[INFORMATION SHOWN — start]

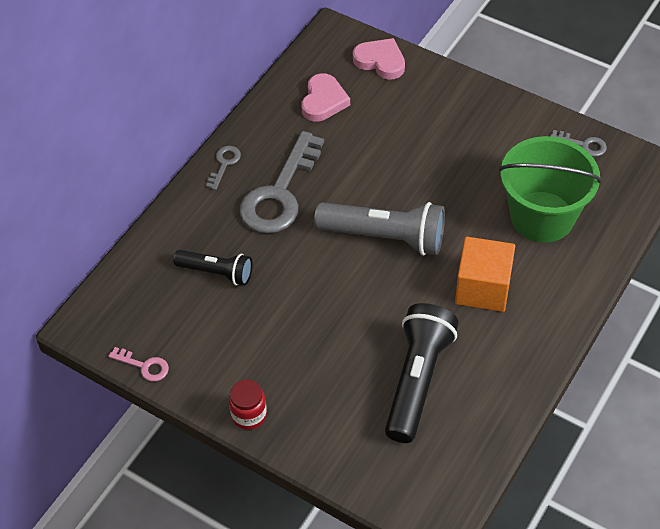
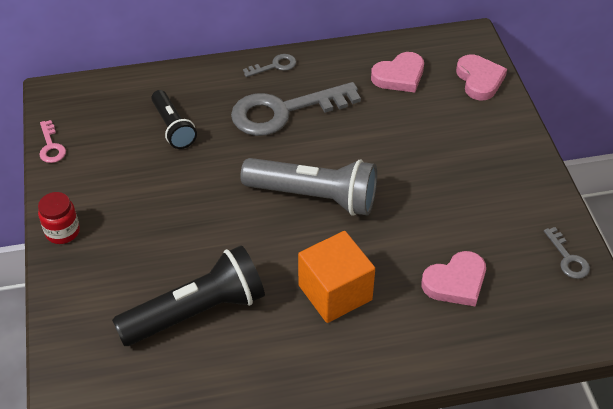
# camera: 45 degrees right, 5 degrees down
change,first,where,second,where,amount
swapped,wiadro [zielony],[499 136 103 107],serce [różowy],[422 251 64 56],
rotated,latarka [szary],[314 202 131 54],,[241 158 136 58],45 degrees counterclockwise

[INFORMATION SHOWN — finish]

TASK REQUIREMENTS:
Each line from the one containing "change,first,where,second,where,amount" to the final line above should be written out exactly; please omit the others.

RESPONSE TO THE TASK:
change,first,where,second,where,amount
swapped,wiadro [zielony],[499 136 103 107],serce [różowy],[422 251 64 56],
rotated,latarka [szary],[314 202 131 54],,[241 158 136 58],45 degrees counterclockwise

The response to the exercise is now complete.